• _PROBLEM DESCRIPTION_: From the first line to the last, return the data exactly, with no pictures.

• _EXERCISE DATA_:
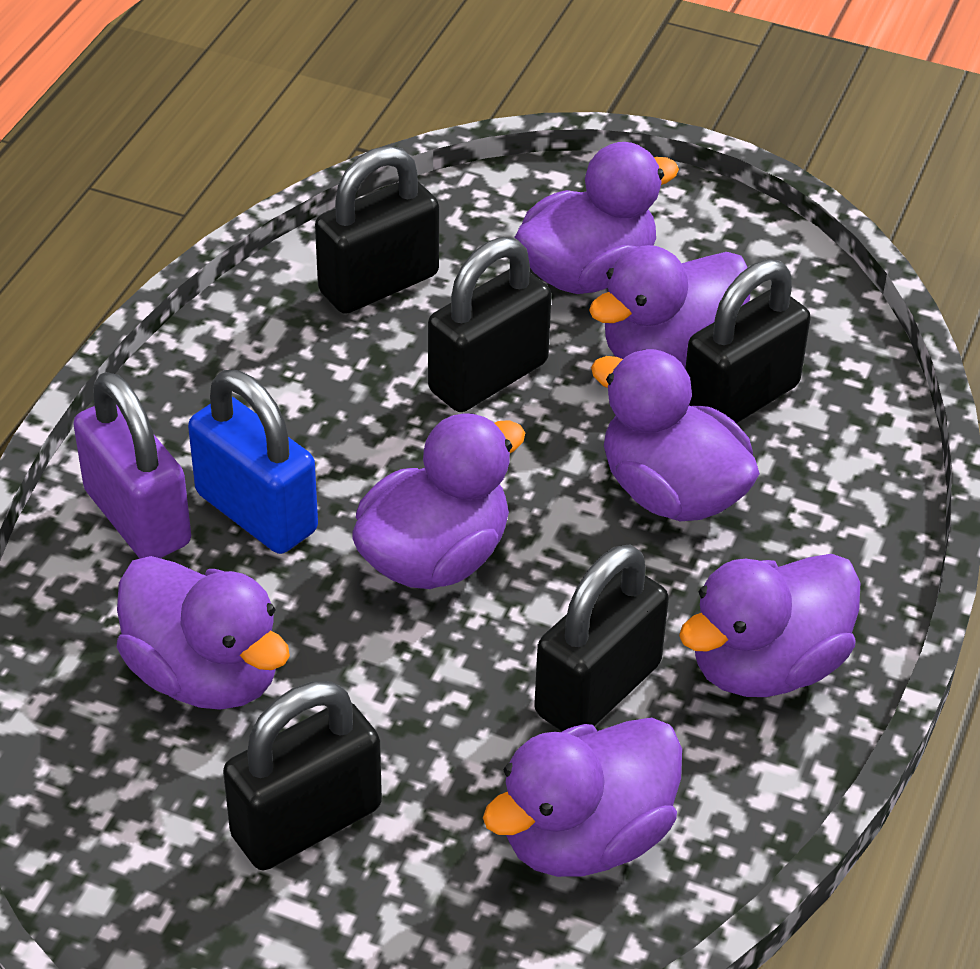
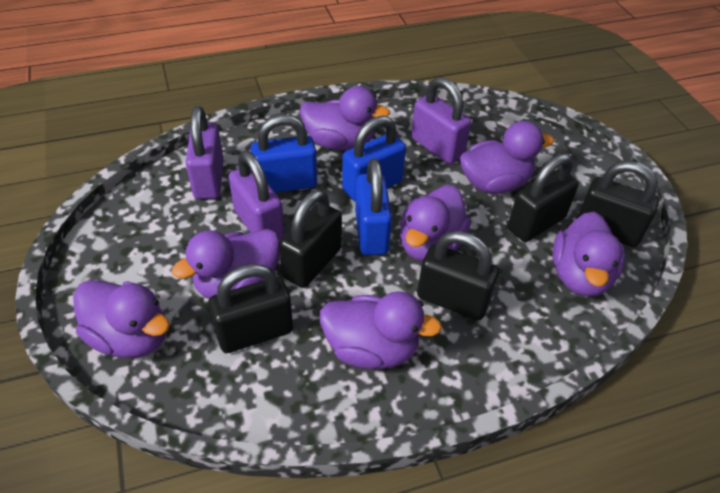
blue padlock: 1 -> 3
purple padlock: 1 -> 3

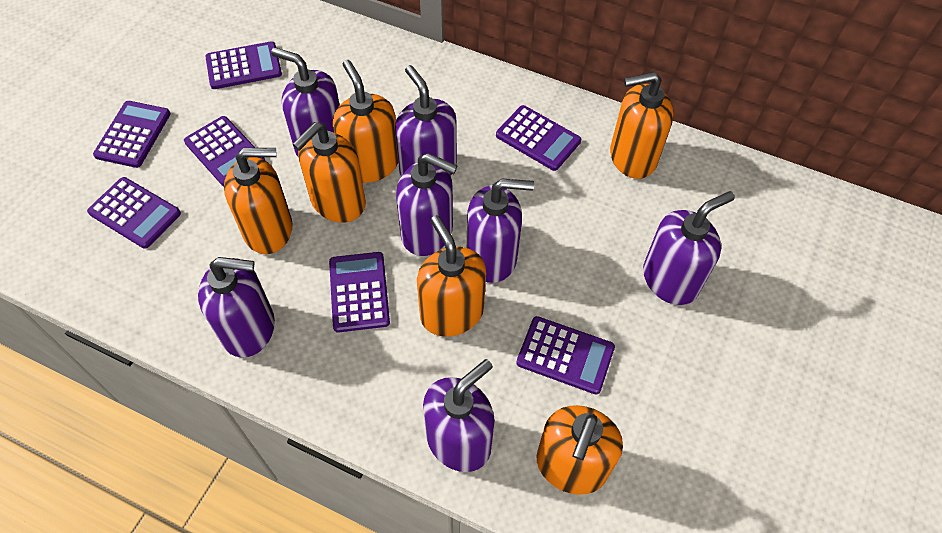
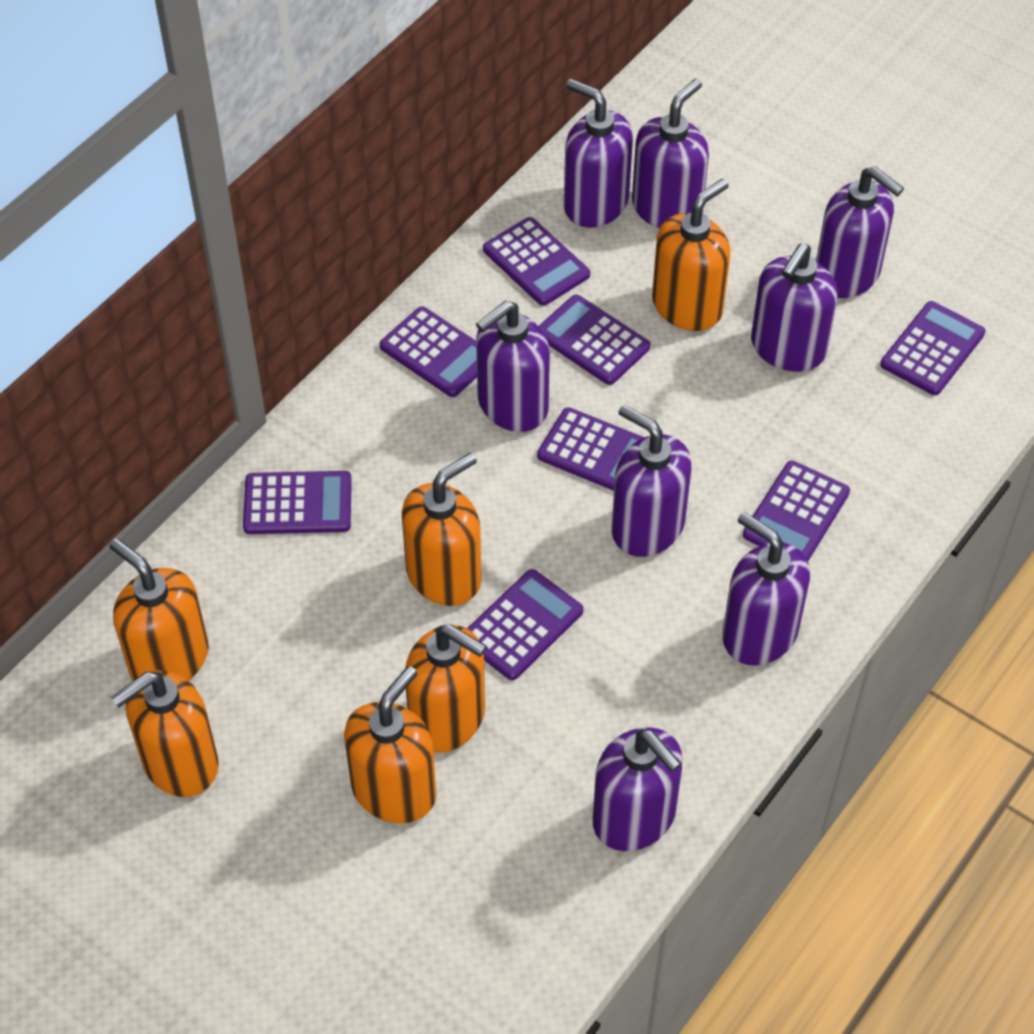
purple calculator: 7 -> 8
purple soap dispenser: 7 -> 8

• _ANSWER BOX_:
blue padlock: 1 -> 3
purple padlock: 1 -> 3

purple calculator: 7 -> 8
purple soap dispenser: 7 -> 8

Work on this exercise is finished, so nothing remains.